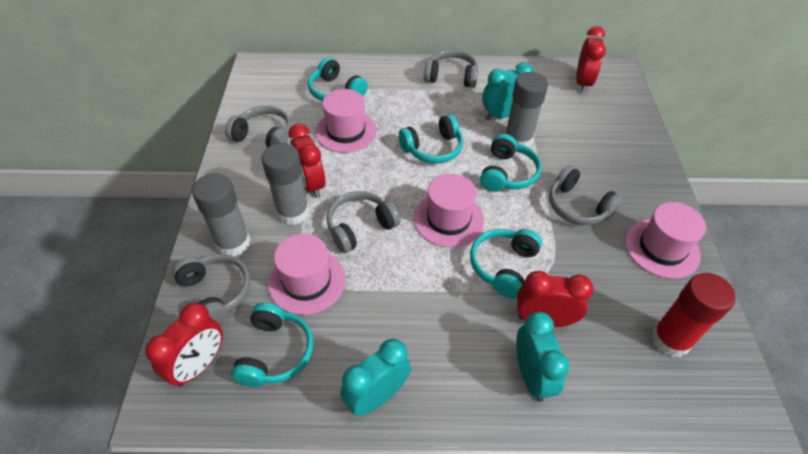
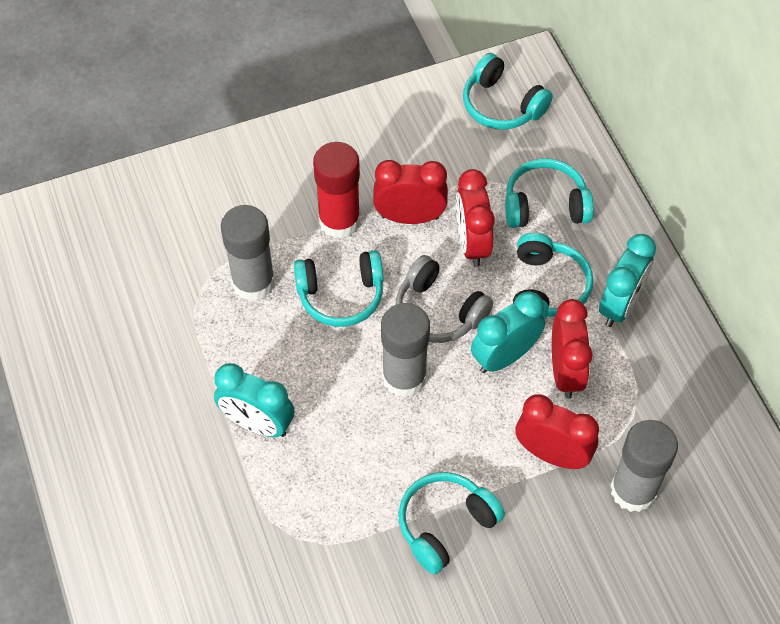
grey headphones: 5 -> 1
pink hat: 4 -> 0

===============

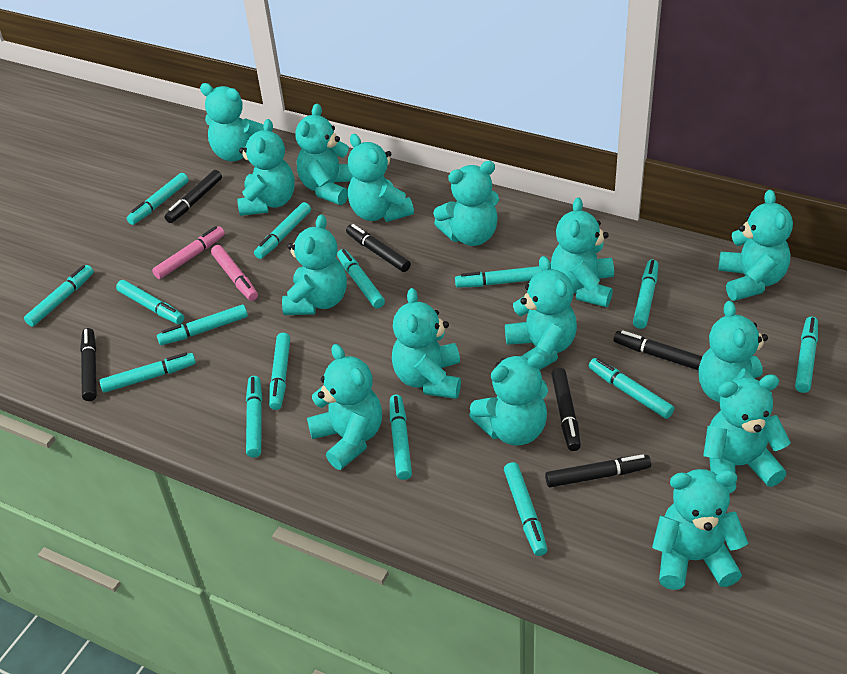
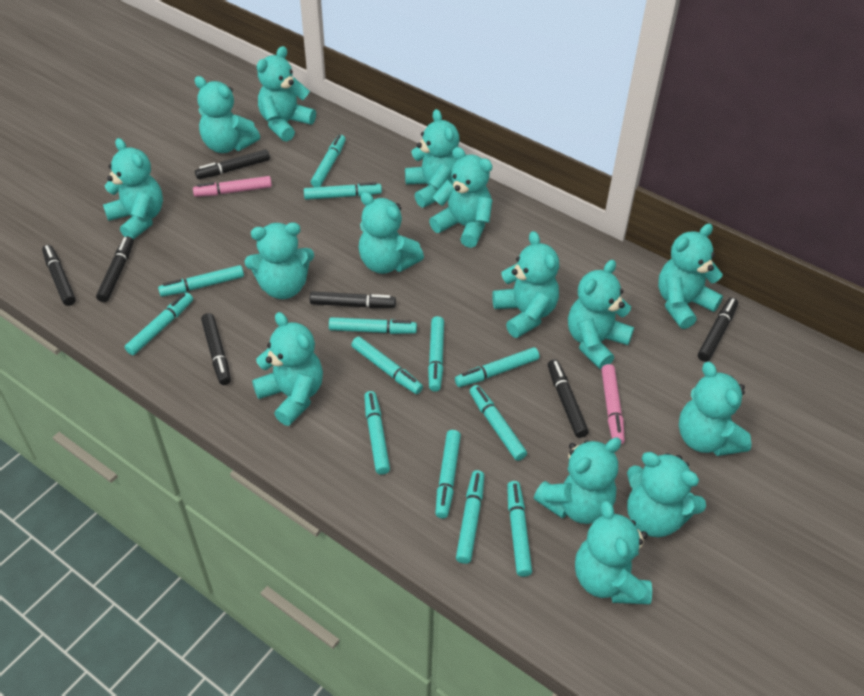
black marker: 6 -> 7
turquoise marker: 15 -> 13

===============

WORK REQUEST - In the data above, copy every line where the string "marker" appears.

RESPONSE AREA -
black marker: 6 -> 7
turquoise marker: 15 -> 13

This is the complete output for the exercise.